* **INPUT RECORDS**:
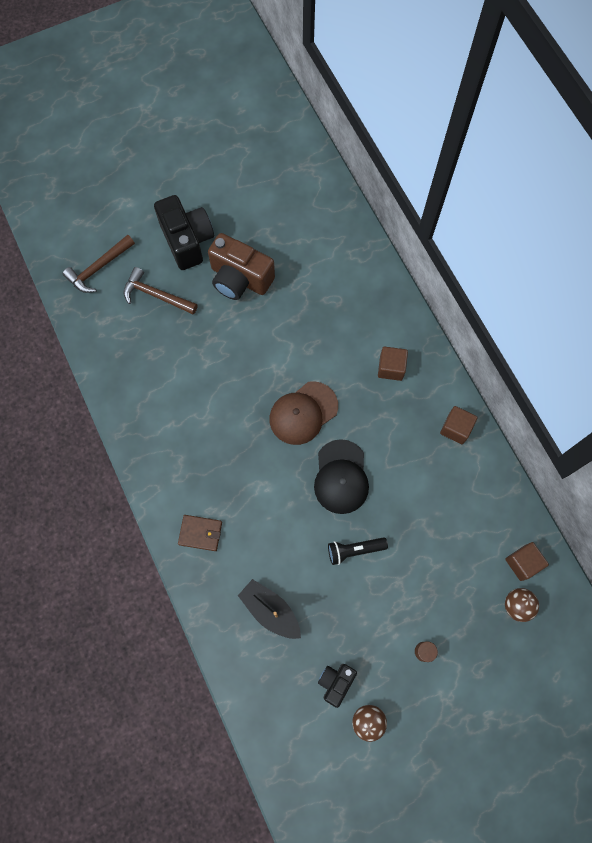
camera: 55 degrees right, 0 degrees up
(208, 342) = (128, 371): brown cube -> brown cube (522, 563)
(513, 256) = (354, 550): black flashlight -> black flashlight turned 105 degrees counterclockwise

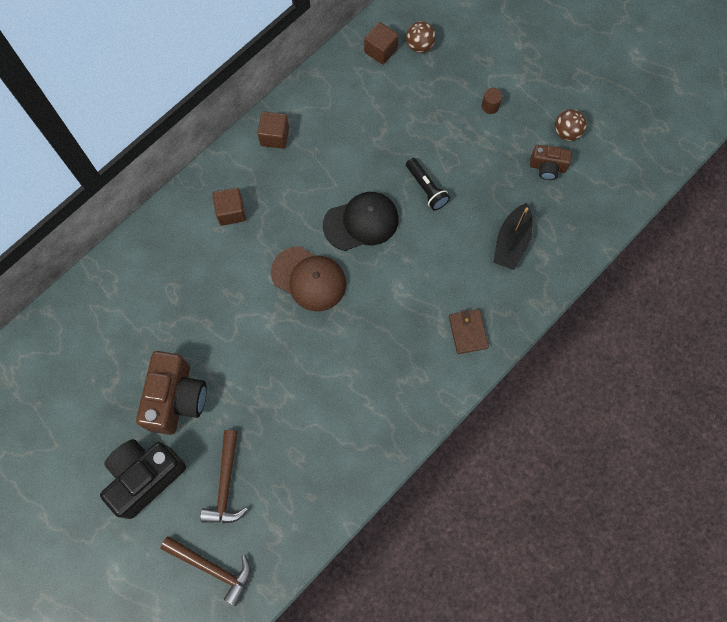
camera: 110 degrees left, 0 degrees up
(336, 682) = (547, 167): black camera -> brown camera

* **TASK**: Respond with the exact lines running from the one that contains "camera: 110 degrees left, 0 degrees up" through the last line of the data above, and no other lines.

* **TASK OUTPUT**:
camera: 110 degrees left, 0 degrees up
(336, 682) = (547, 167): black camera -> brown camera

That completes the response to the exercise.